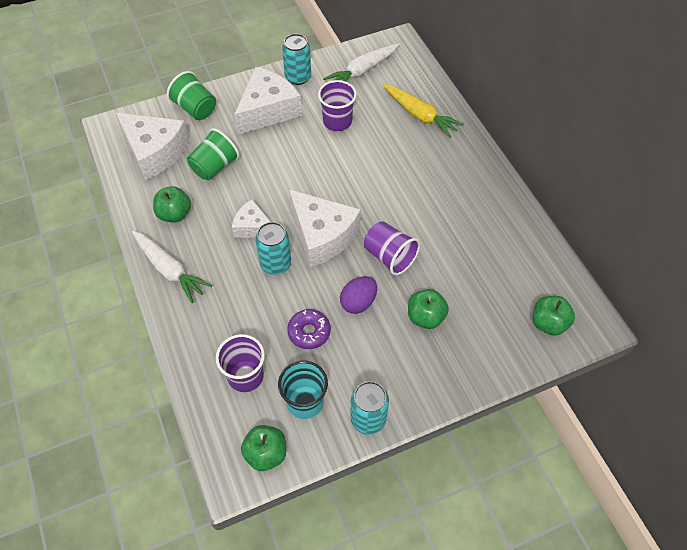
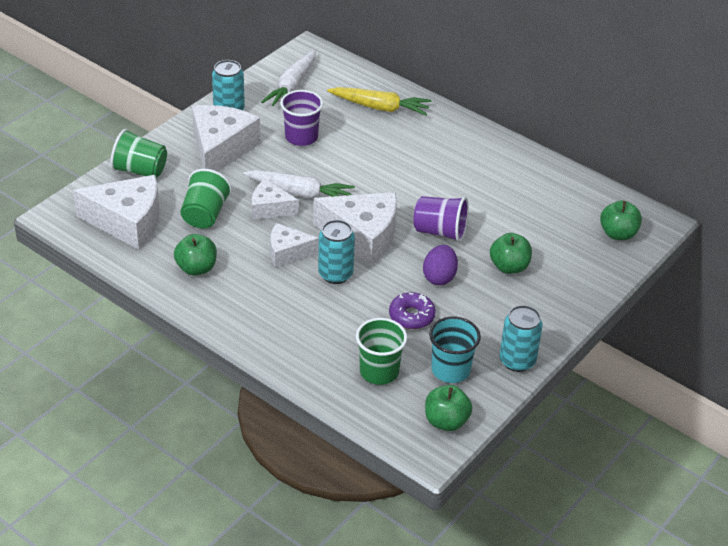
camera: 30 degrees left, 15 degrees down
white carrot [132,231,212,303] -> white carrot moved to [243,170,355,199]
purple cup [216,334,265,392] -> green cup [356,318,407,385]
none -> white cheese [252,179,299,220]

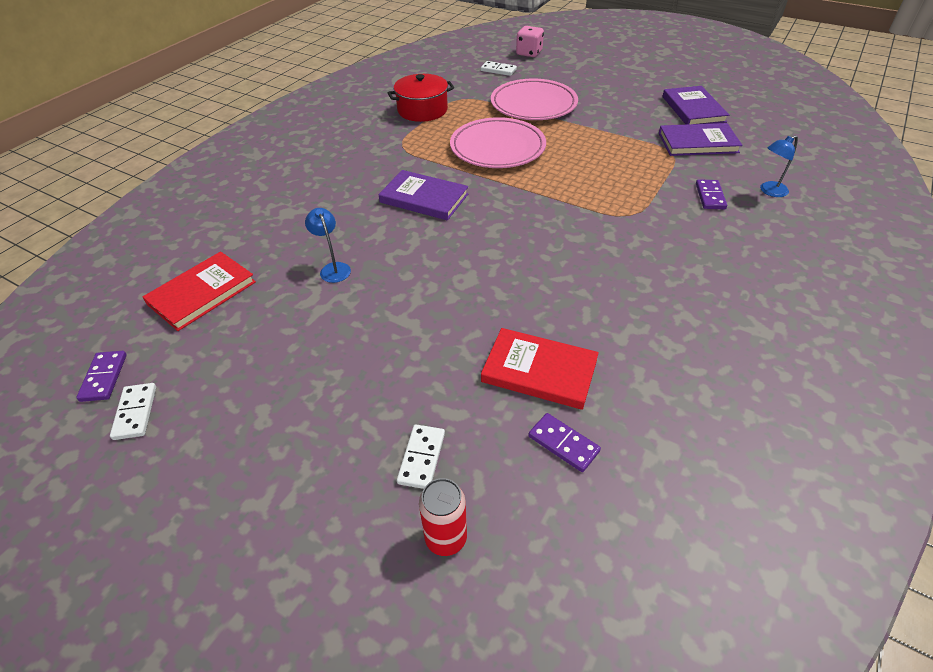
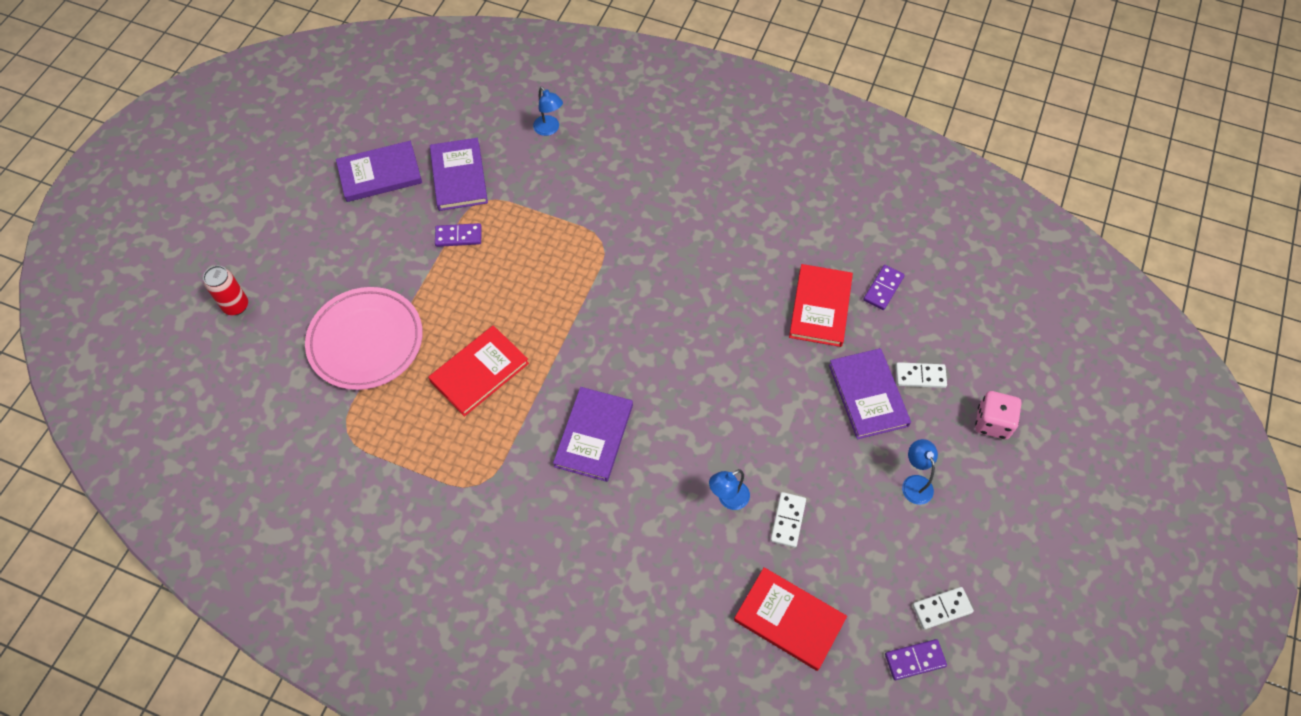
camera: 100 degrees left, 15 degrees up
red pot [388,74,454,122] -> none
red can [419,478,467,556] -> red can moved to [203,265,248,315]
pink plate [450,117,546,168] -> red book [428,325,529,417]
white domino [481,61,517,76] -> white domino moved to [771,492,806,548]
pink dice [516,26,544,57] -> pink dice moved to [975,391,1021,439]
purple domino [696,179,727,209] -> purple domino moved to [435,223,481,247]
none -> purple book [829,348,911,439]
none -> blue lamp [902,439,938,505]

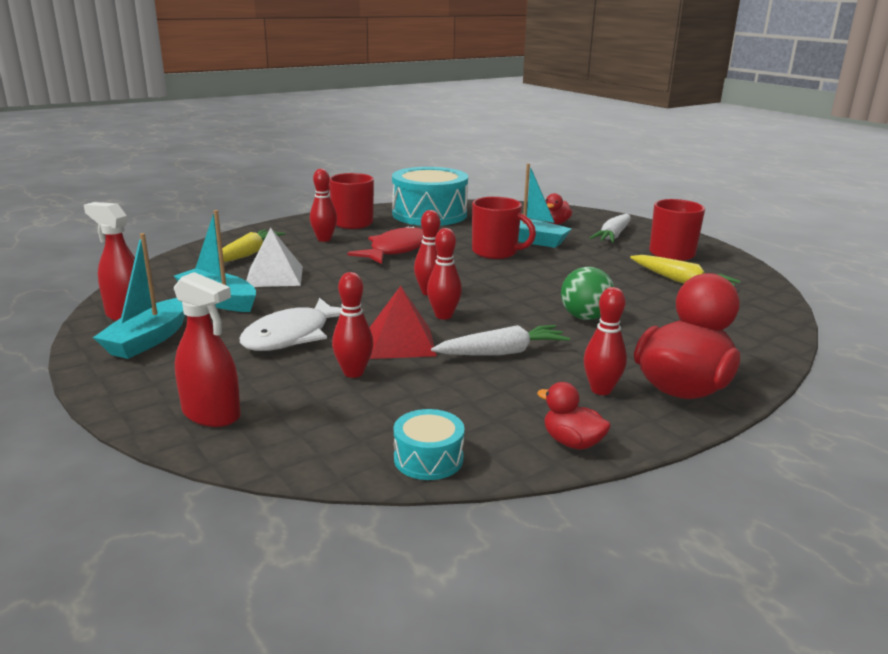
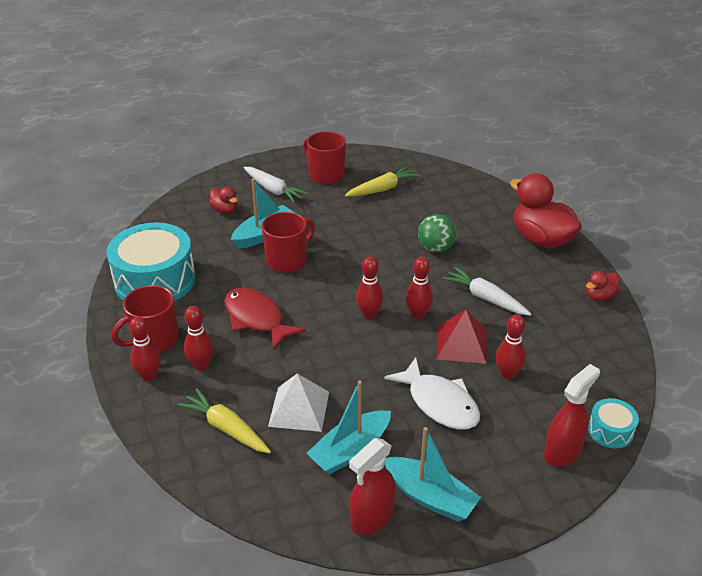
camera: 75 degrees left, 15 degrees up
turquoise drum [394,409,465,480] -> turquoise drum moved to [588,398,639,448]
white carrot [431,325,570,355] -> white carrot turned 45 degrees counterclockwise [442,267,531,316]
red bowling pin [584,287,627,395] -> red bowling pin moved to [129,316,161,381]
------------
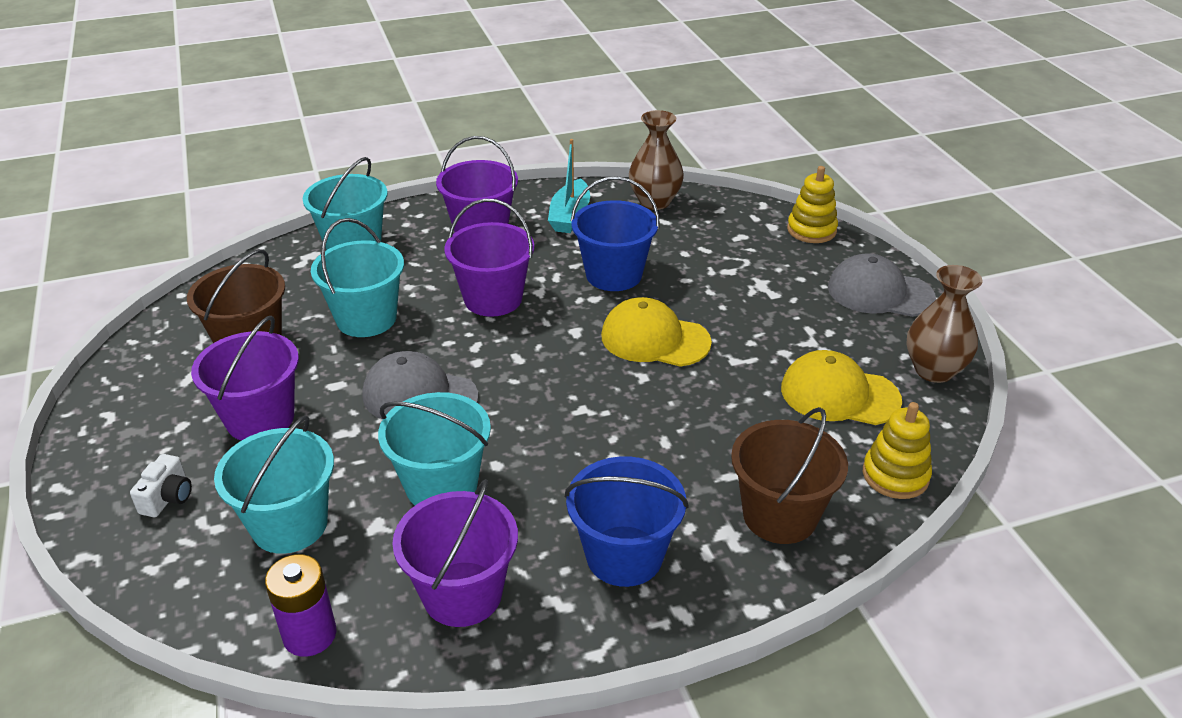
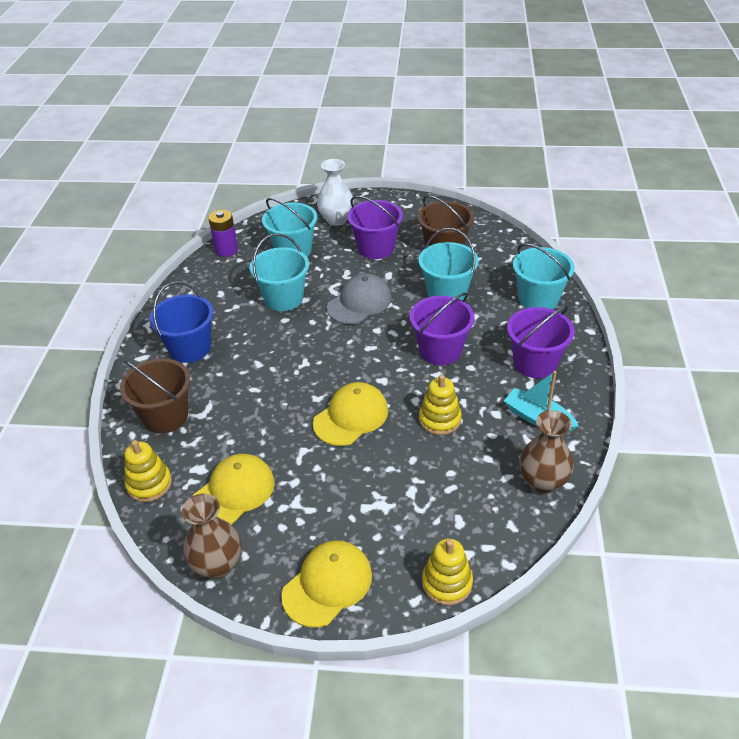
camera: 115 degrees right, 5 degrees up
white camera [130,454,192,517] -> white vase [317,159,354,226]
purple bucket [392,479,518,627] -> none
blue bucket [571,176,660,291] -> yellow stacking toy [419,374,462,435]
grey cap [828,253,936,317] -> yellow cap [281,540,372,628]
------------
(TRY IT): Go down the entries above from the line containing "none -> white cheese [252,179,299,220]" to the line containing "camera: 75 degrees left, 15 degrees up" and write out each line exactly, leaving pictures out.

(ANSWER SPACE):
none -> white cheese [252,179,299,220]

camera: 100 degrees left, 15 degrees up
red pot [388,74,454,122] -> none
red can [419,478,467,556] -> red can moved to [203,265,248,315]
pink plate [450,117,546,168] -> red book [428,325,529,417]
white domino [481,61,517,76] -> white domino moved to [771,492,806,548]
pink dice [516,26,544,57] -> pink dice moved to [975,391,1021,439]
purple domino [696,179,727,209] -> purple domino moved to [435,223,481,247]
none -> purple book [829,348,911,439]
none -> blue lamp [902,439,938,505]

camera: 75 degrees left, 15 degrees up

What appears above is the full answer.